▶ [How to complete this task] Copy each line of the records that contains the word "dispenser".

▶ [Data extract]

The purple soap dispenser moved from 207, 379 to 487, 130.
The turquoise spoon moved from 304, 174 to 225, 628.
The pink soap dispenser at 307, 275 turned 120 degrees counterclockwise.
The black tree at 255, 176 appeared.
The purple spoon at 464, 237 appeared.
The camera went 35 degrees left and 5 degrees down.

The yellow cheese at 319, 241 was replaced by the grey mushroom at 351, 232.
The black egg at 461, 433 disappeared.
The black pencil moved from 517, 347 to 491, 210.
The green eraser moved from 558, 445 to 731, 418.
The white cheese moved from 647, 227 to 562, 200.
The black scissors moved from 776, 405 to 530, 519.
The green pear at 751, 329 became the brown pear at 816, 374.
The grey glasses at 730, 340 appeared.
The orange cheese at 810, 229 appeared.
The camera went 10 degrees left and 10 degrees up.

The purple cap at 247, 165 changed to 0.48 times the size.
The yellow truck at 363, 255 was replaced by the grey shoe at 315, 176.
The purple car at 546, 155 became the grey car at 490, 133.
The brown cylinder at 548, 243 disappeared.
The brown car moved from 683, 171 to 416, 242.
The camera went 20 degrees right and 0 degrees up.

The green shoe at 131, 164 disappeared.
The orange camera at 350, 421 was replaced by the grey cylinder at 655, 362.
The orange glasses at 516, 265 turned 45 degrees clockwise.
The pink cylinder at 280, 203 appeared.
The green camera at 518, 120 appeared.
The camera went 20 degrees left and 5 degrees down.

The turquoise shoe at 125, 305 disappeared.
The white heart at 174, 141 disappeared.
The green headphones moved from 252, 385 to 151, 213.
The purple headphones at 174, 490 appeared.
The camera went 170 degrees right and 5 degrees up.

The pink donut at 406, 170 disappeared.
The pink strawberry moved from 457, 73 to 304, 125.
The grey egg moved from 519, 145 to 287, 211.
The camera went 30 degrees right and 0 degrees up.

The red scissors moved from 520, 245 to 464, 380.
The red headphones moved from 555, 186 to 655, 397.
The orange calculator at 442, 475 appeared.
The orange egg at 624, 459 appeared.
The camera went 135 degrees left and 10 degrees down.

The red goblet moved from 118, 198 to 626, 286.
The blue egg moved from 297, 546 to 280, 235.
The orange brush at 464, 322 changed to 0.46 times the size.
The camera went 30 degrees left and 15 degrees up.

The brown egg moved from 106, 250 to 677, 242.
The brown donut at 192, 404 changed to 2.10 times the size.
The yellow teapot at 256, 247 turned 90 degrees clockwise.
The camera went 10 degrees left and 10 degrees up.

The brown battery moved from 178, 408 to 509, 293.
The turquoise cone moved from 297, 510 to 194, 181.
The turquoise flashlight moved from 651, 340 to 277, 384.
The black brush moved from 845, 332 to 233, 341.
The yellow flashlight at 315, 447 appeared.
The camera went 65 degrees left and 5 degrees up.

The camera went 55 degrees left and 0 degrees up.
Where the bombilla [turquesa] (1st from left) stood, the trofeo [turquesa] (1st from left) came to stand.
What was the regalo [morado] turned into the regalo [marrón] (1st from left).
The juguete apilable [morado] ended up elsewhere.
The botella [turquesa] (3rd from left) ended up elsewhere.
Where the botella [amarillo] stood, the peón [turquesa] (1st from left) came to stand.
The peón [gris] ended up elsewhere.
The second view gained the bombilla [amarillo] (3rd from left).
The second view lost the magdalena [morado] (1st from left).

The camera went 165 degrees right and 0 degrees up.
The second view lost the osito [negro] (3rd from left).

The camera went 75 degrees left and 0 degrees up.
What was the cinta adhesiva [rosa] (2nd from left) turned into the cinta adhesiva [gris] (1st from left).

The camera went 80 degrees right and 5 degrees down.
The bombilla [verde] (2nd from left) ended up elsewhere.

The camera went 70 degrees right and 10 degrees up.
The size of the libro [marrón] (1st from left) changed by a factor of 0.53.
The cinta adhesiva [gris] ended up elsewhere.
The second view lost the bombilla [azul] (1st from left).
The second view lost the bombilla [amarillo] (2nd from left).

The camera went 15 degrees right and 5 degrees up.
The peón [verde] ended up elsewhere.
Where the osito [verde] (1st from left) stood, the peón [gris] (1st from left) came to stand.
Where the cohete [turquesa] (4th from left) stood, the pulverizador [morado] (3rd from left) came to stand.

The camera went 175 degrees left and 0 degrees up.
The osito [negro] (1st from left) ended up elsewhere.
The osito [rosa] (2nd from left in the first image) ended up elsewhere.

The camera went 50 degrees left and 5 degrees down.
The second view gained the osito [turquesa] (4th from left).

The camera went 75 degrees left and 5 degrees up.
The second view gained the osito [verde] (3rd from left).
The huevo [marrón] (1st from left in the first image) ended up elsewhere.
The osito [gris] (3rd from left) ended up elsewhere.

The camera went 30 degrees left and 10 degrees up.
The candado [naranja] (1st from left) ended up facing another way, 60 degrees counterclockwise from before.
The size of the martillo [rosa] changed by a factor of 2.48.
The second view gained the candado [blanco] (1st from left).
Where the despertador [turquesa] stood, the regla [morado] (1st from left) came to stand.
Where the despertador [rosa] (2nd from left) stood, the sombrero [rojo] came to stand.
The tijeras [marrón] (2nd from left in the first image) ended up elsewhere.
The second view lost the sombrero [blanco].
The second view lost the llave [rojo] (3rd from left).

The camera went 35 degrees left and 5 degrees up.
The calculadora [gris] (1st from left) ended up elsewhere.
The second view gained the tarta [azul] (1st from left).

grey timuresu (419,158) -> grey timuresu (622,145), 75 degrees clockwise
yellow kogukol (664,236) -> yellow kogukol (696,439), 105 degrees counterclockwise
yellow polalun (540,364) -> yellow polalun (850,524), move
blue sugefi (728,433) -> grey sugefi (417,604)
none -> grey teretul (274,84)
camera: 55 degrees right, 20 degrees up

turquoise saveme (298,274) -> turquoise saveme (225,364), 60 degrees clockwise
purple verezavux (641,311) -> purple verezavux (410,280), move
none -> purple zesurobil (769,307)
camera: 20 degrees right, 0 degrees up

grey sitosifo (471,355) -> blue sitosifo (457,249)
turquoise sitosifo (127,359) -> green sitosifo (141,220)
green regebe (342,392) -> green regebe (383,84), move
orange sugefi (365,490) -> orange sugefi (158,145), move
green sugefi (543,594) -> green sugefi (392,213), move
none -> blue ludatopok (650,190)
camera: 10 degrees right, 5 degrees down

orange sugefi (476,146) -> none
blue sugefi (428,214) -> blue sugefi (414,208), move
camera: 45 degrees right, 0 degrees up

▶ [Task solution]
The purple soap dispenser moved from 207, 379 to 487, 130.
The pink soap dispenser at 307, 275 turned 120 degrees counterclockwise.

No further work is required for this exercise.